A faithful copy is required: transcribe each line below exactly, minus the pictures.

**** MATERIAL FOR THE TASK

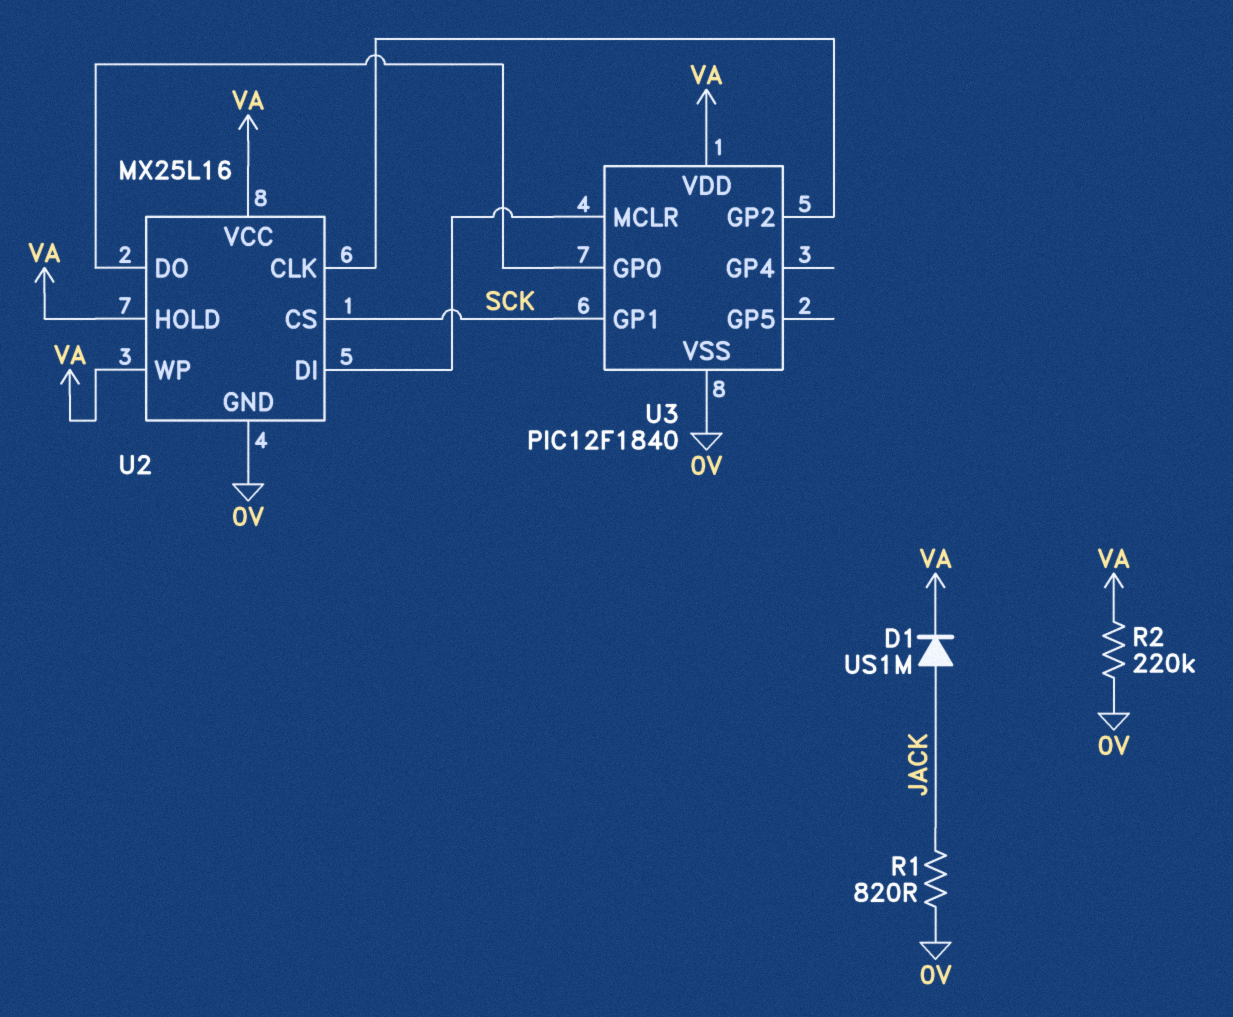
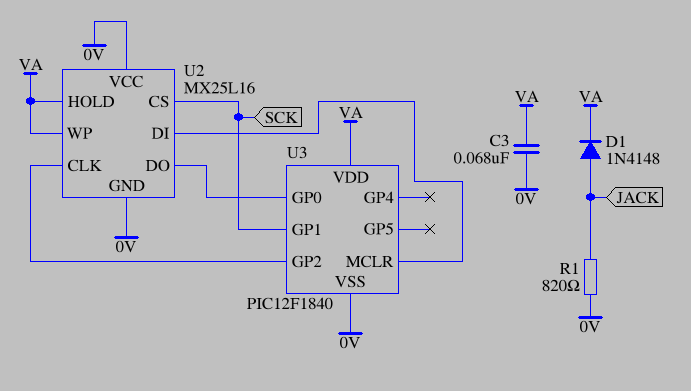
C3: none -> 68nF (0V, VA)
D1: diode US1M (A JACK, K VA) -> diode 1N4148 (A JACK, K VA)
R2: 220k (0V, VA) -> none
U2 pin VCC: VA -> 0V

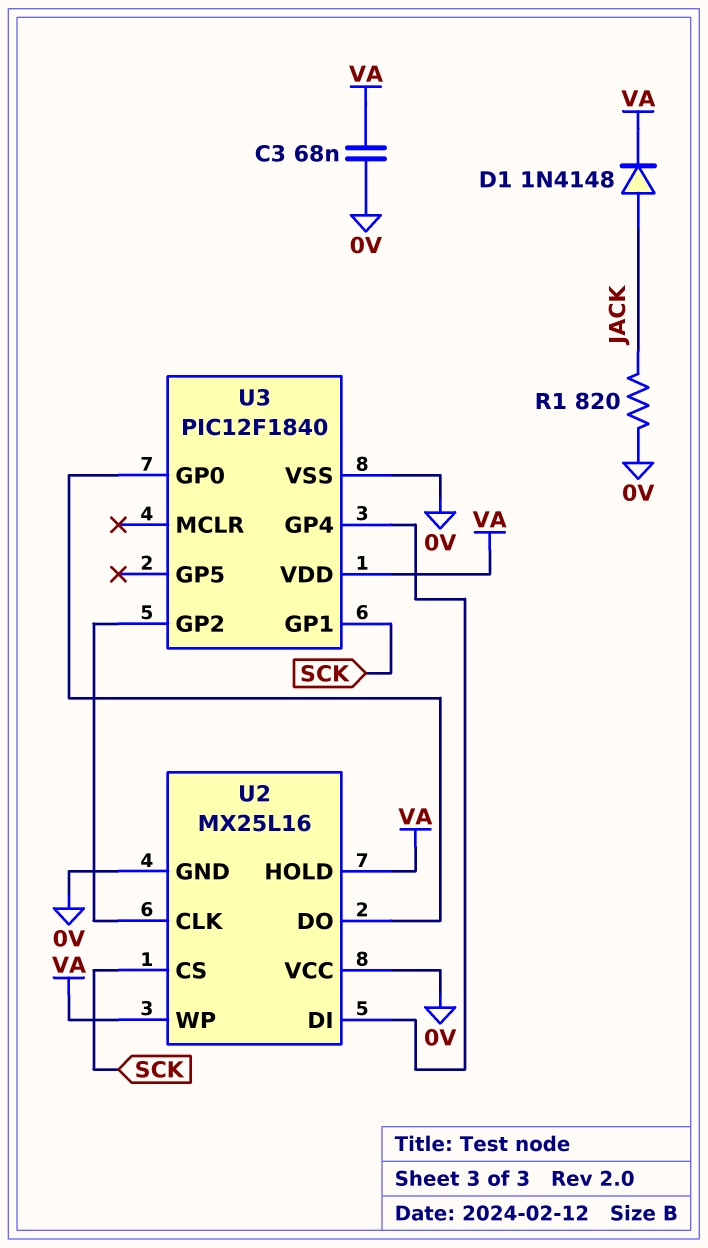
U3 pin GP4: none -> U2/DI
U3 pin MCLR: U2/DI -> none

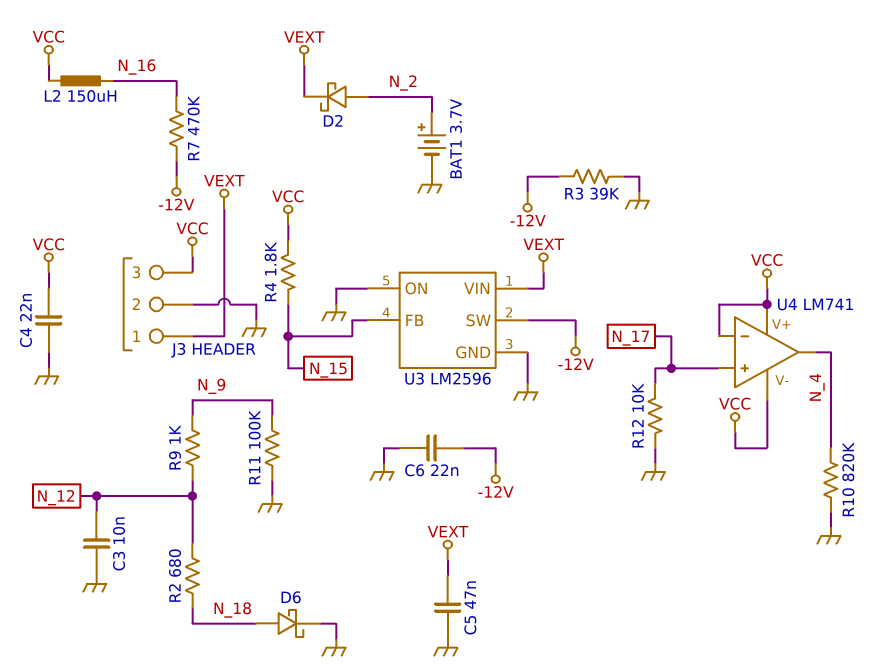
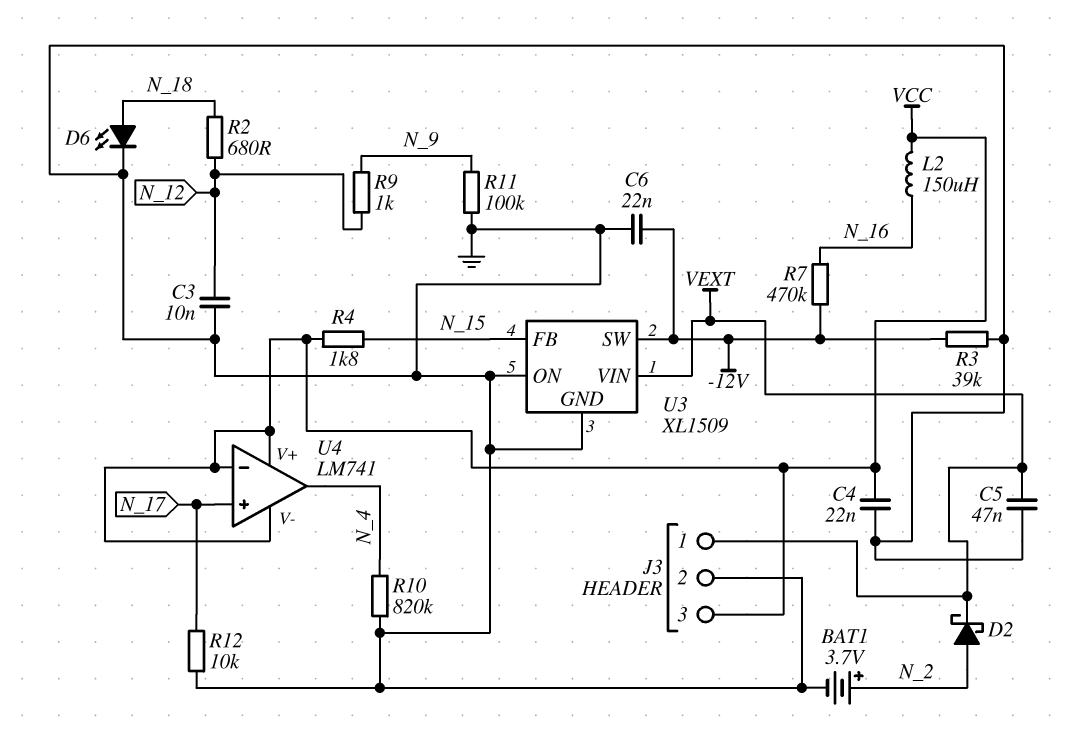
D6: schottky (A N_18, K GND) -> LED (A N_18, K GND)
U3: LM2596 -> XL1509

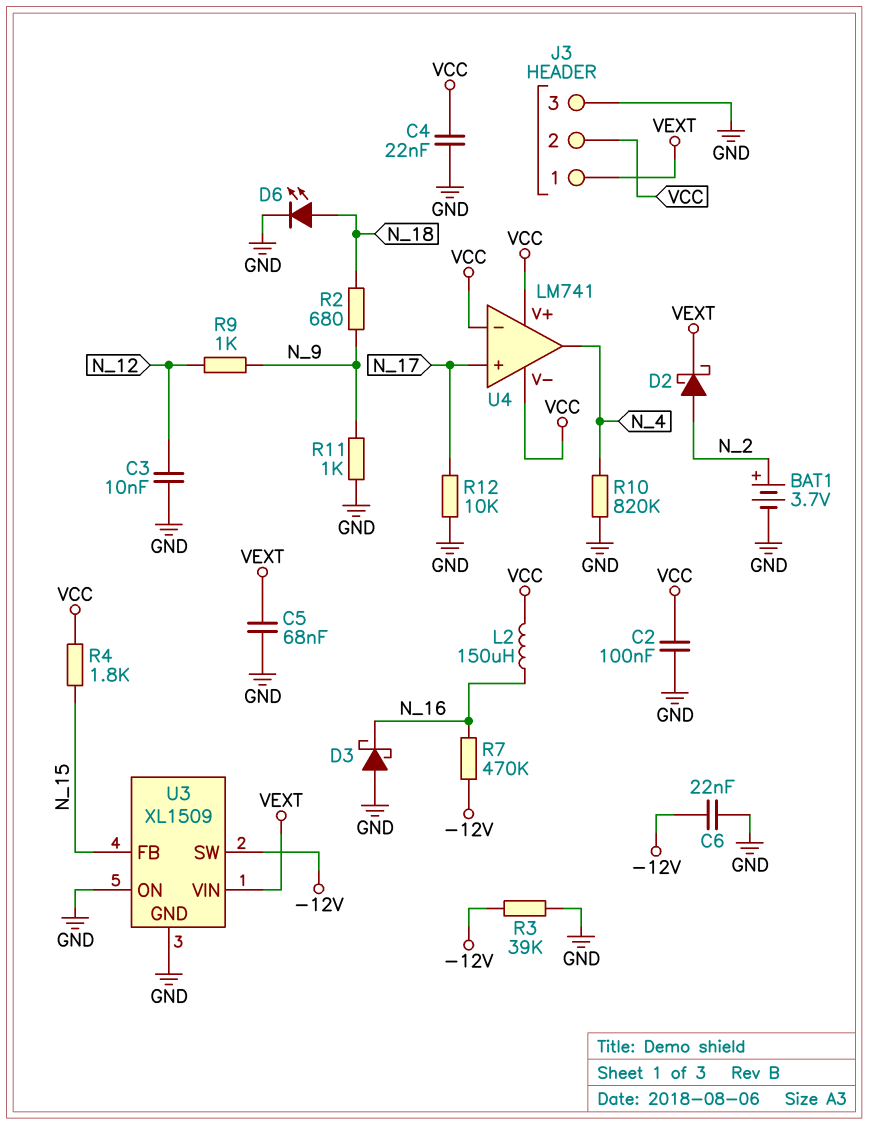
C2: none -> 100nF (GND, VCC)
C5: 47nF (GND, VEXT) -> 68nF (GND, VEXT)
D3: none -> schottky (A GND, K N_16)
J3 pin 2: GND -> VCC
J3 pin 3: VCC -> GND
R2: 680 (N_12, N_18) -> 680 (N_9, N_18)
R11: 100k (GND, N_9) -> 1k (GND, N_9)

********

» COMPLETED EXERCISE:
C3: none -> 68nF (0V, VA)
D1: diode US1M (A JACK, K VA) -> diode 1N4148 (A JACK, K VA)
R2: 220k (0V, VA) -> none
U2 pin VCC: VA -> 0V

U3 pin GP4: none -> U2/DI
U3 pin MCLR: U2/DI -> none

D6: schottky (A N_18, K GND) -> LED (A N_18, K GND)
U3: LM2596 -> XL1509

C2: none -> 100nF (GND, VCC)
C5: 47nF (GND, VEXT) -> 68nF (GND, VEXT)
D3: none -> schottky (A GND, K N_16)
J3 pin 2: GND -> VCC
J3 pin 3: VCC -> GND
R2: 680 (N_12, N_18) -> 680 (N_9, N_18)
R11: 100k (GND, N_9) -> 1k (GND, N_9)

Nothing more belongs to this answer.